▶ [How to complete this task]: Going line by line through the listing below, count those with the string "donut" and answer with the number alone.

▶ [Material provided]:

- - - - -

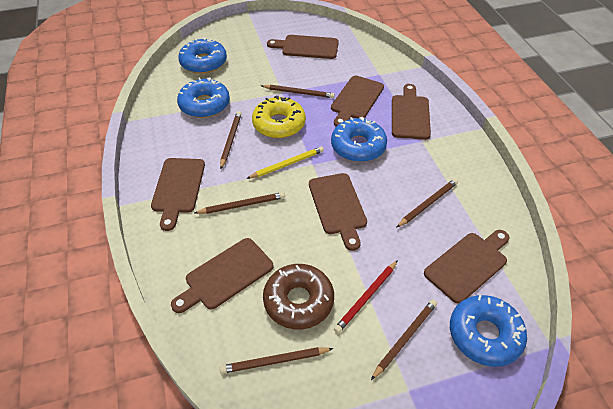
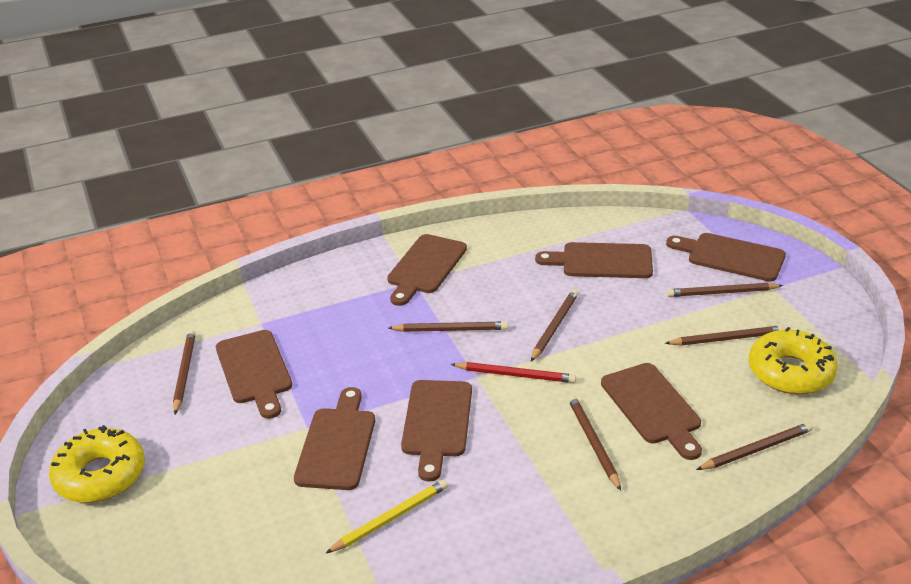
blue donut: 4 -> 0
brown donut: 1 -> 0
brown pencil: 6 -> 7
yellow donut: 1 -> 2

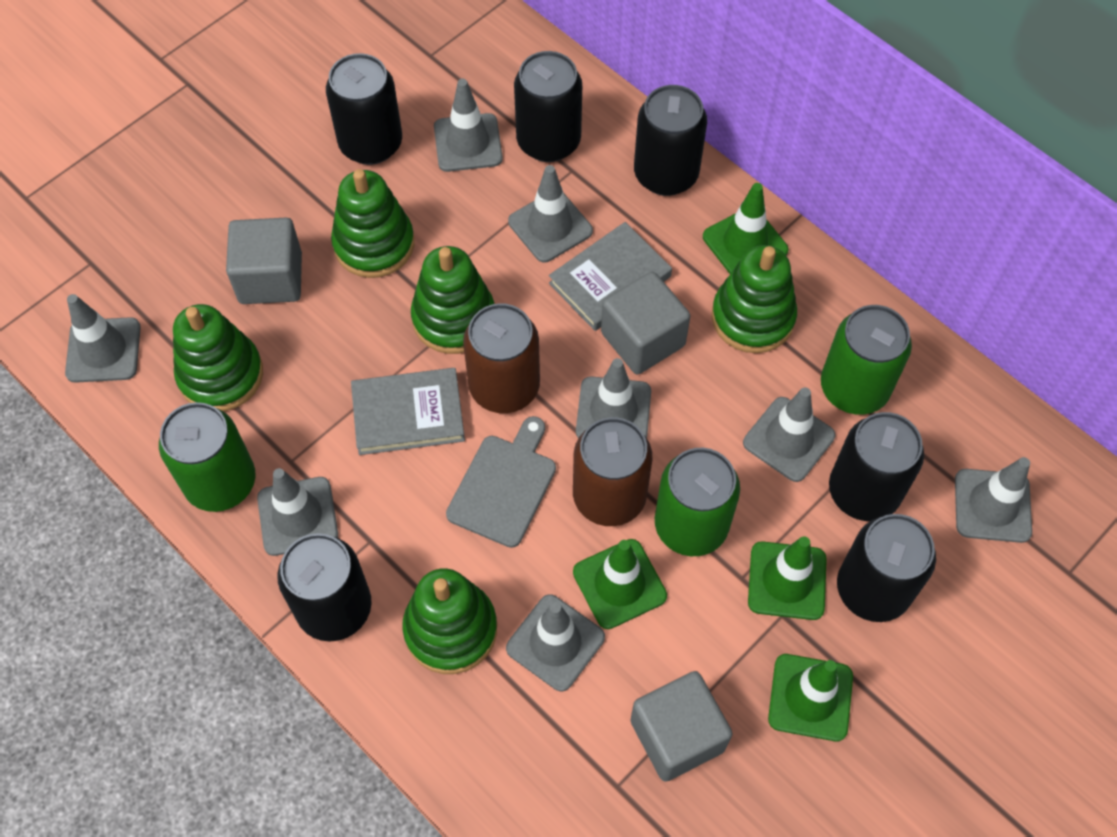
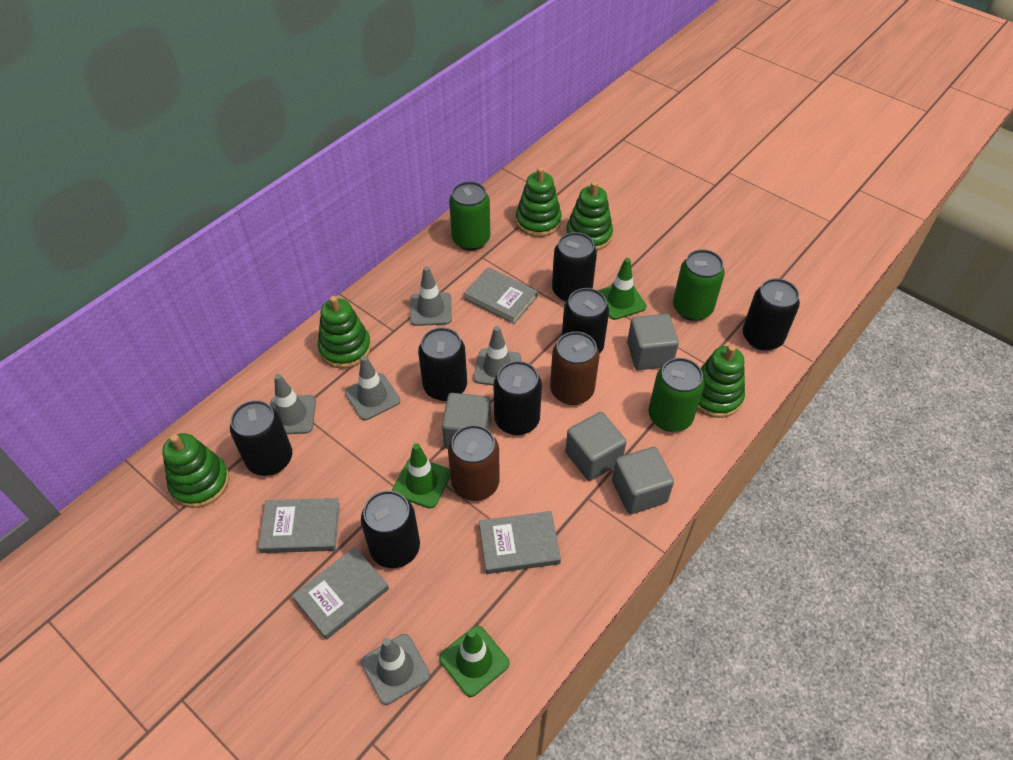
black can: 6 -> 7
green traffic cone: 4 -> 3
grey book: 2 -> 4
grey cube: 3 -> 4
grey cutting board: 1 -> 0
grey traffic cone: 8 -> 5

- - - - -

▶ [Finished exercise]: 3